GOAL OF THE EXERCISE. Drop the images. Copy every line below character for character.

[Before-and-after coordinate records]
####

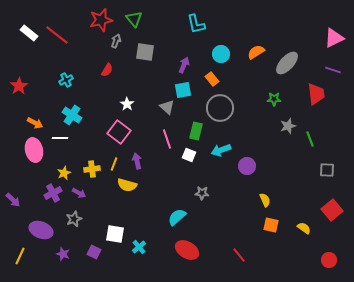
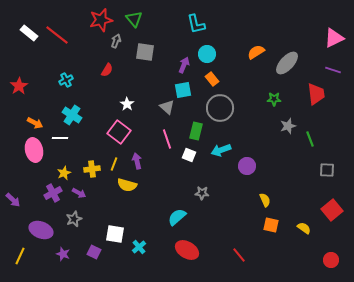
cyan circle at (221, 54): moved 14 px left
red circle at (329, 260): moved 2 px right
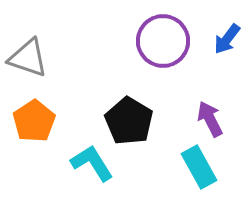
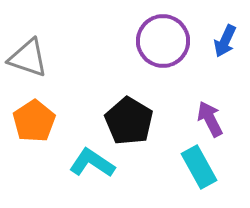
blue arrow: moved 2 px left, 2 px down; rotated 12 degrees counterclockwise
cyan L-shape: rotated 24 degrees counterclockwise
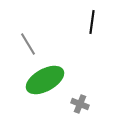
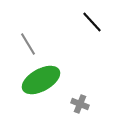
black line: rotated 50 degrees counterclockwise
green ellipse: moved 4 px left
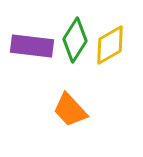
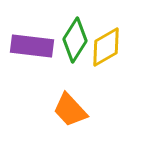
yellow diamond: moved 4 px left, 2 px down
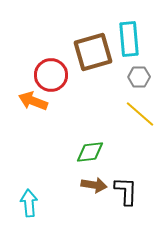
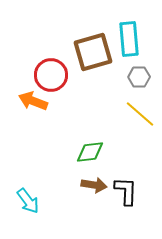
cyan arrow: moved 1 px left, 2 px up; rotated 148 degrees clockwise
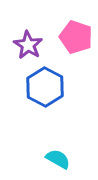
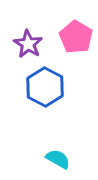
pink pentagon: rotated 12 degrees clockwise
purple star: moved 1 px up
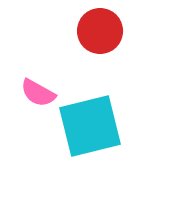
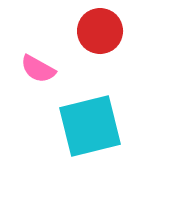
pink semicircle: moved 24 px up
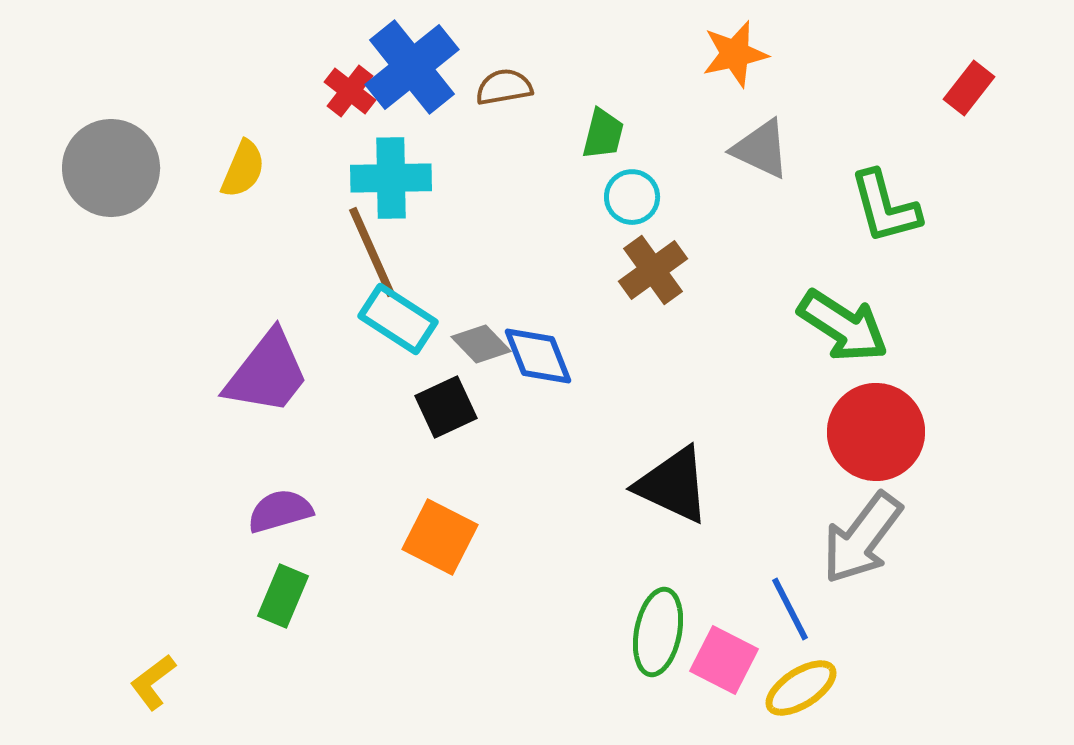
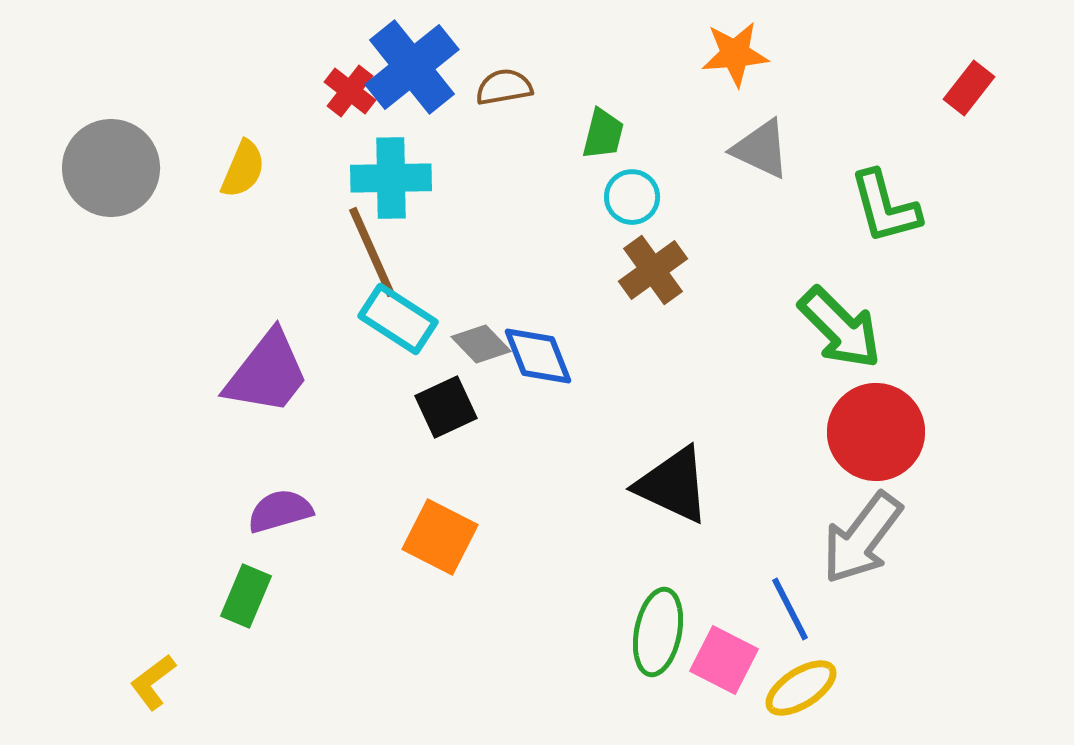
orange star: rotated 8 degrees clockwise
green arrow: moved 3 px left, 2 px down; rotated 12 degrees clockwise
green rectangle: moved 37 px left
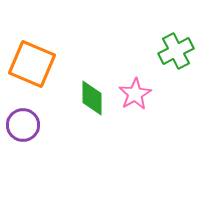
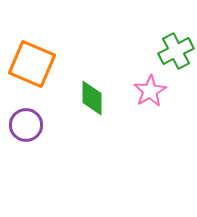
pink star: moved 15 px right, 3 px up
purple circle: moved 3 px right
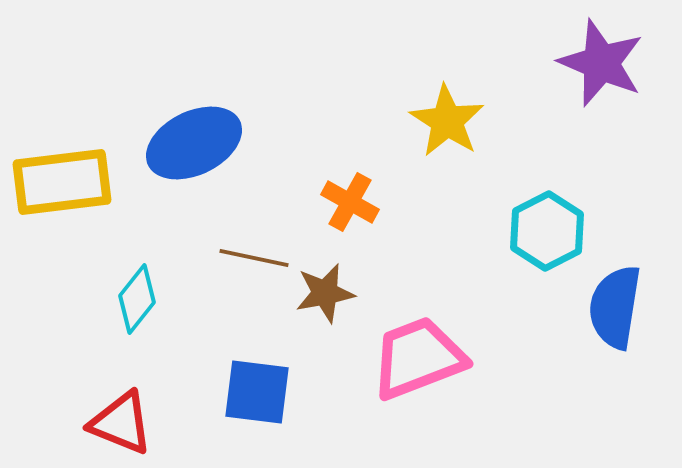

####

SOLUTION TO THIS EXERCISE.
cyan circle at (221, 54): moved 14 px left
red circle at (329, 260): moved 2 px right
blue arrow: moved 2 px left, 2 px down; rotated 12 degrees counterclockwise
cyan L-shape: rotated 24 degrees counterclockwise
black line: rotated 50 degrees counterclockwise
green ellipse: moved 4 px left
yellow diamond: moved 4 px left, 2 px down
cyan arrow: moved 1 px left, 2 px up; rotated 148 degrees clockwise
pink pentagon: rotated 12 degrees clockwise
purple star: moved 1 px up
pink semicircle: moved 24 px up
orange star: rotated 8 degrees clockwise
green arrow: moved 3 px left, 2 px down; rotated 12 degrees clockwise
green rectangle: moved 37 px left
pink star: moved 15 px right, 3 px up
purple circle: moved 3 px right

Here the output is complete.